> STATED PROBLEM:
Copy out the lines that include the word "breast".

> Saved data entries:
☆ ☆ ☆ ☆ ☆

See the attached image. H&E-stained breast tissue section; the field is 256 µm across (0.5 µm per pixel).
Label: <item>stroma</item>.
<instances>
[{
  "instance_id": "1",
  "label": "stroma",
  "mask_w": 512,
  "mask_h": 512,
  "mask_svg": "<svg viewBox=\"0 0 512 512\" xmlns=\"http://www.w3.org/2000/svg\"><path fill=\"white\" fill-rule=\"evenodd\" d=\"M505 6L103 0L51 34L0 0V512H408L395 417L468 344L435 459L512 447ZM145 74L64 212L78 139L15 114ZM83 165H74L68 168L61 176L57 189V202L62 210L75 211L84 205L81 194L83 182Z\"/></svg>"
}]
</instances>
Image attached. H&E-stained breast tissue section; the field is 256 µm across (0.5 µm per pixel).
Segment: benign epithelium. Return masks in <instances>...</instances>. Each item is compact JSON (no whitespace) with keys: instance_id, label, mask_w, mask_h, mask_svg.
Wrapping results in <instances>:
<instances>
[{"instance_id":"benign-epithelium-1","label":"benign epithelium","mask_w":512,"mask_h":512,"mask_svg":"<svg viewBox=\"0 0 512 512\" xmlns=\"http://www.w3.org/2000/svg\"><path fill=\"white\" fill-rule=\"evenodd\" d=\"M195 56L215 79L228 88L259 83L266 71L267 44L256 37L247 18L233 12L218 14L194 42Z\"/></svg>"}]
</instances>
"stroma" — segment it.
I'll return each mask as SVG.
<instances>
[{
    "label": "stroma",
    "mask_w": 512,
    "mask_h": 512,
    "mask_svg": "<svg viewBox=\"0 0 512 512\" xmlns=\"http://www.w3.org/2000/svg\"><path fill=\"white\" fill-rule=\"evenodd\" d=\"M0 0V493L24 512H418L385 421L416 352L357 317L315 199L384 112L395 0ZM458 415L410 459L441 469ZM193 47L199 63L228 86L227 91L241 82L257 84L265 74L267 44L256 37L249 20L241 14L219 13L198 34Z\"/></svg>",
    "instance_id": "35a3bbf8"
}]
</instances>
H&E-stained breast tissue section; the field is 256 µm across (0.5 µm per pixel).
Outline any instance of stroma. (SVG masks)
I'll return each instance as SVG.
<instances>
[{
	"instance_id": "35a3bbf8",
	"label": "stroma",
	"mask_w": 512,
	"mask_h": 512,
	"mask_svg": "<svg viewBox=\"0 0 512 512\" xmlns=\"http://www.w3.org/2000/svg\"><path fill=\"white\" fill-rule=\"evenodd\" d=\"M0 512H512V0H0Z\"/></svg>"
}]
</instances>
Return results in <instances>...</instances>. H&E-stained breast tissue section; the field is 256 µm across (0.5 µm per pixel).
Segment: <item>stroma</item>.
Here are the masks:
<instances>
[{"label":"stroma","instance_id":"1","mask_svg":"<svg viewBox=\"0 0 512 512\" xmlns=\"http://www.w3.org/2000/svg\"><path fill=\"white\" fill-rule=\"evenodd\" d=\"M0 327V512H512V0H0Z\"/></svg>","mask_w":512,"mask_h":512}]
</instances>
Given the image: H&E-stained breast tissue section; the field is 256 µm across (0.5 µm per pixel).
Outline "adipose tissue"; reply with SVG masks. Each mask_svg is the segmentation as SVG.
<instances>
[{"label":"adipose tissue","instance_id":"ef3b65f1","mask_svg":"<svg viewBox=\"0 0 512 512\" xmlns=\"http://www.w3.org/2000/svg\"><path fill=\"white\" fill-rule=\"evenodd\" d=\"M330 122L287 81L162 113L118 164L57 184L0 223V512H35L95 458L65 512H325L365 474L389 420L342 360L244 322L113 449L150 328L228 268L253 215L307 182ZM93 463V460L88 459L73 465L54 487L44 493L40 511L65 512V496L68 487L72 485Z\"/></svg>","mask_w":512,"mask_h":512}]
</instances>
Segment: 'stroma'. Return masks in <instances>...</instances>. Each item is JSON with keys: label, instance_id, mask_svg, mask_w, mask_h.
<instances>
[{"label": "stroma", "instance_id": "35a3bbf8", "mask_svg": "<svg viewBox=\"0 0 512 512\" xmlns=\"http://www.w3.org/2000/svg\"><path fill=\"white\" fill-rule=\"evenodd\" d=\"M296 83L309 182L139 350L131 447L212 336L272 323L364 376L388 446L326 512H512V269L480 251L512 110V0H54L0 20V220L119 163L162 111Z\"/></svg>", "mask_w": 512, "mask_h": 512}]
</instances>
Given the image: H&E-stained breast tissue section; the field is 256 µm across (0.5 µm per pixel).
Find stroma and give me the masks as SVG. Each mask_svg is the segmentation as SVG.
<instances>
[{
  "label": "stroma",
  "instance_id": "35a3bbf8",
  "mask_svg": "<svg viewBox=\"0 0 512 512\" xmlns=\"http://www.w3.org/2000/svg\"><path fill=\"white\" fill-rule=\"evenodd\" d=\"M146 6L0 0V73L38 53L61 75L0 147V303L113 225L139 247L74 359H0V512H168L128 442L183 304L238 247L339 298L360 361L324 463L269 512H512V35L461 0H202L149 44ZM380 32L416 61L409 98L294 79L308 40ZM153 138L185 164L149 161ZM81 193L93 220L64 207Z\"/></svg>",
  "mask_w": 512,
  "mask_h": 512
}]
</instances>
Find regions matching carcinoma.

☆ ☆ ☆ ☆ ☆

> THE REPLY:
See the attached image. H&E-stained breast tissue section; the field is 256 µm across (0.5 µm per pixel).
Image attached. H&E-stained breast tissue section; the field is 256 µm across (0.5 µm per pixel).
H&E-stained breast tissue section; the field is 256 µm across (0.5 µm per pixel).
Return results in <instances>...</instances>. H&E-stained breast tissue section; the field is 256 µm across (0.5 µm per pixel).
Given the image: H&E-stained breast tissue section; the field is 256 µm across (0.5 µm per pixel).
Given the image: H&E-stained breast tissue section; the field is 256 µm across (0.5 µm per pixel).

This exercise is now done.